+++ Working data

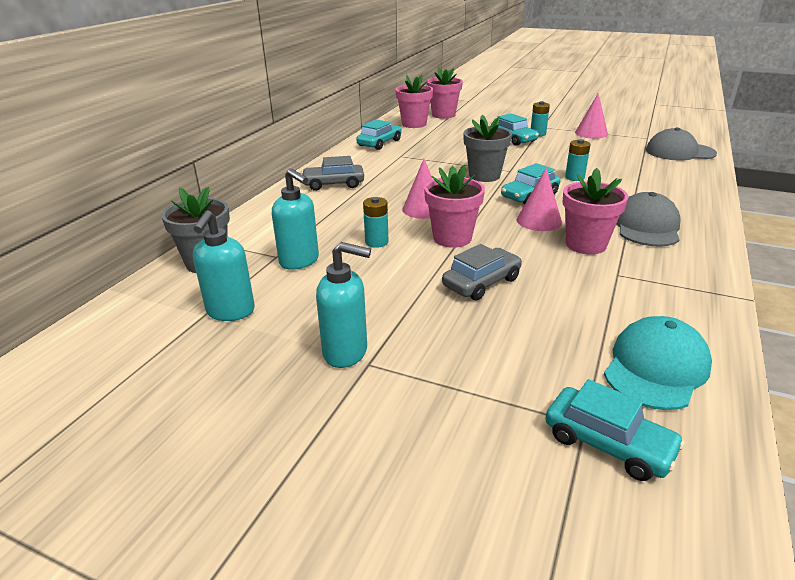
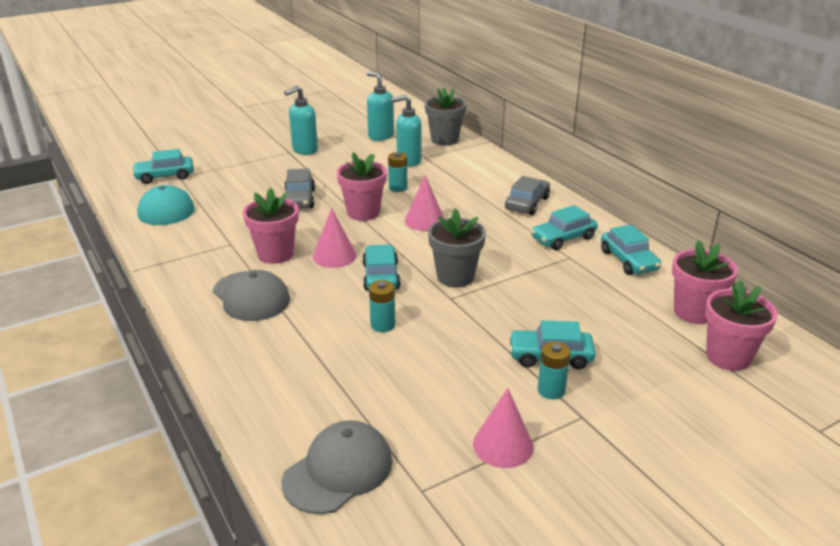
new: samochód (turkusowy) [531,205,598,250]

++++++
+++ Working data

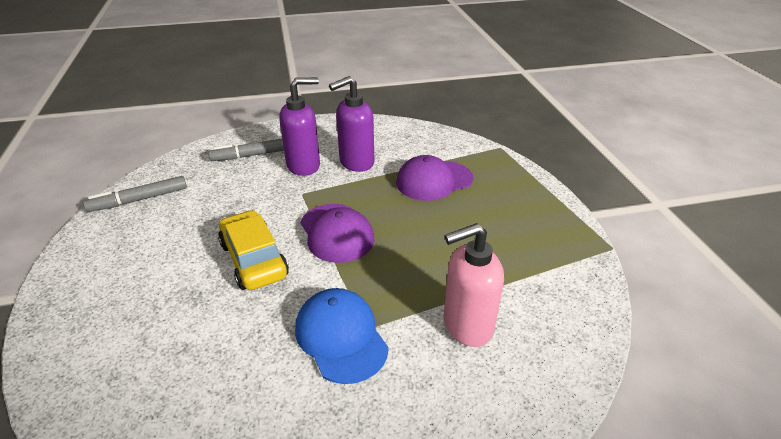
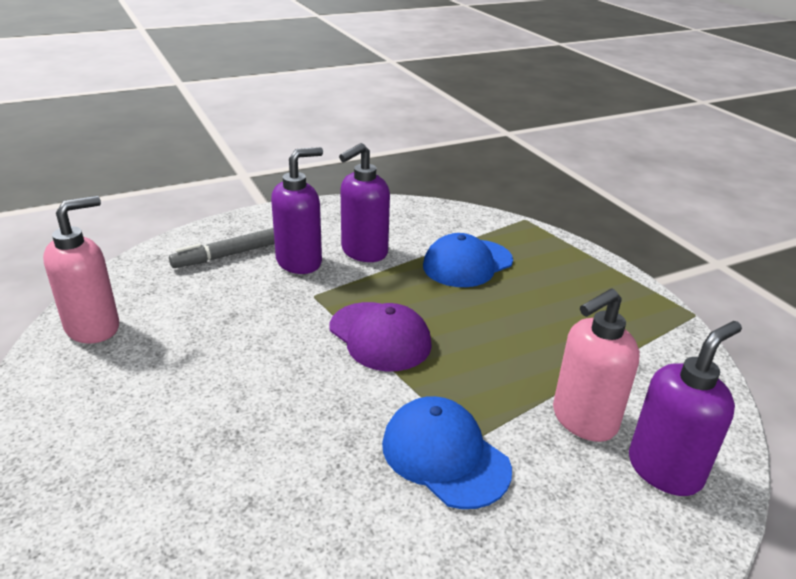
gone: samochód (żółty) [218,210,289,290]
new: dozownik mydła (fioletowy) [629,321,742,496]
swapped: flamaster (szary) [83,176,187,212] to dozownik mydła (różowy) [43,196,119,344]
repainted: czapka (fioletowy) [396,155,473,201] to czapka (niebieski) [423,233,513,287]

++++++

### Required action
Gather all lines from the records above in which "samochód" appears.

### Written answer
new: samochód (turkusowy) [531,205,598,250]
gone: samochód (żółty) [218,210,289,290]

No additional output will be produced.